[RECORDS TO USE Boundary: Start]

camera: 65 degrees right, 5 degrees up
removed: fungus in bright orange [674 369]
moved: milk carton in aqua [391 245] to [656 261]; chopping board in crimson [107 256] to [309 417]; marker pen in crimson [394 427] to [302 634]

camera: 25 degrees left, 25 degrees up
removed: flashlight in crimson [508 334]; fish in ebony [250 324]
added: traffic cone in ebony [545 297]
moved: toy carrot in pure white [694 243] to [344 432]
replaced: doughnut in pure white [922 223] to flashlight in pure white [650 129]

[RECORDS TO USE Boundary: End]

Beginning with the line that contains "removed: fungus in bright orange [674 369]", each line of the records above through the last one must be printed word for word.

TASK ANSWER:
removed: fungus in bright orange [674 369]
moved: milk carton in aqua [391 245] to [656 261]; chopping board in crimson [107 256] to [309 417]; marker pen in crimson [394 427] to [302 634]

camera: 25 degrees left, 25 degrees up
removed: flashlight in crimson [508 334]; fish in ebony [250 324]
added: traffic cone in ebony [545 297]
moved: toy carrot in pure white [694 243] to [344 432]
replaced: doughnut in pure white [922 223] to flashlight in pure white [650 129]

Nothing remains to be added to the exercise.